Segment Start: SOURCE MATERIAL

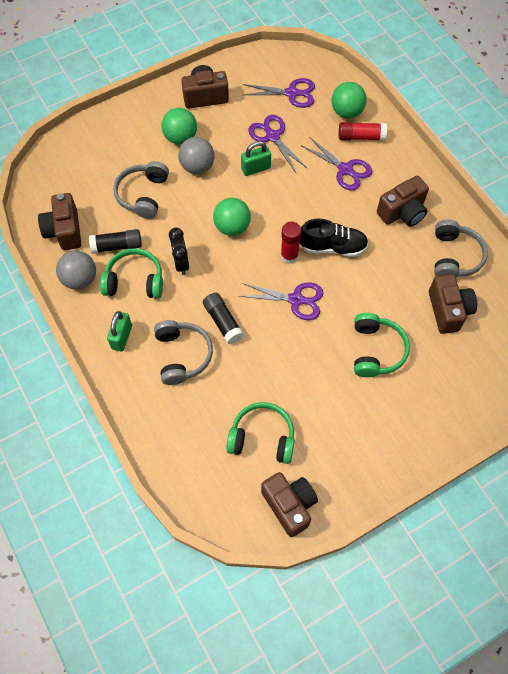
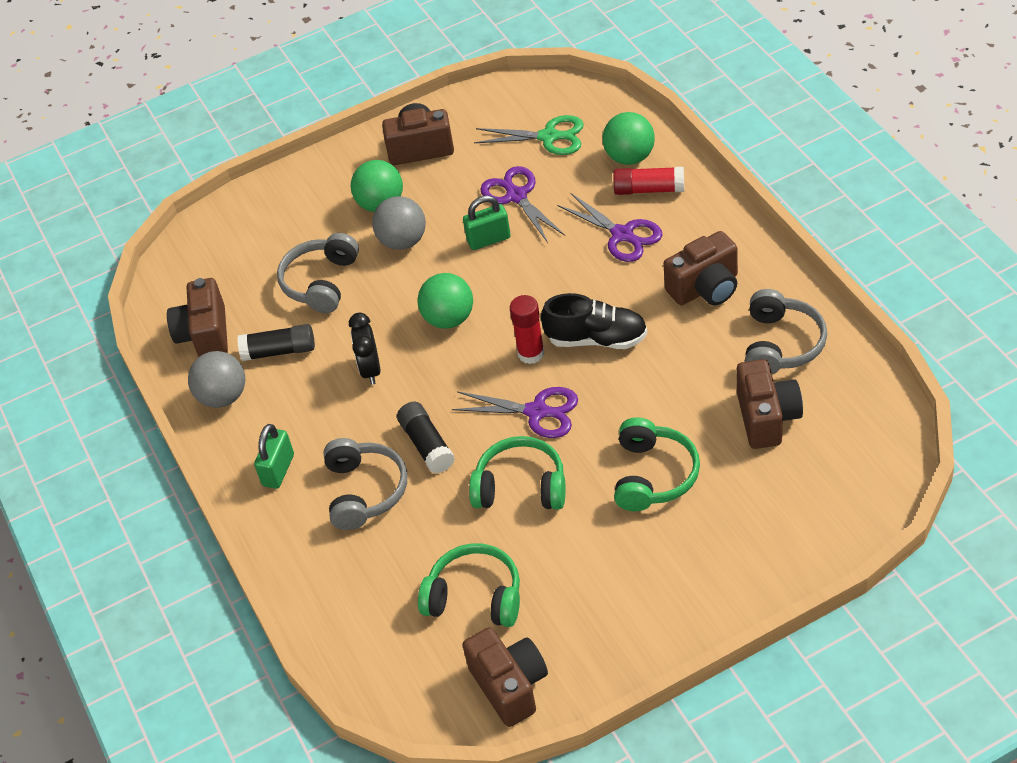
camera: 10 degrees right, 15 degrees down
(134, 281) = (301, 396): green headphones -> green headphones (521, 486)
(292, 93) = (549, 137): purple scissors -> green scissors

Segment End: SOURCE MATERIAL

WORK REQUIRED. All that's required is the material above repeated exactly, minus any picture.

EXPECTED ANSWER.
camera: 10 degrees right, 15 degrees down
(134, 281) = (301, 396): green headphones -> green headphones (521, 486)
(292, 93) = (549, 137): purple scissors -> green scissors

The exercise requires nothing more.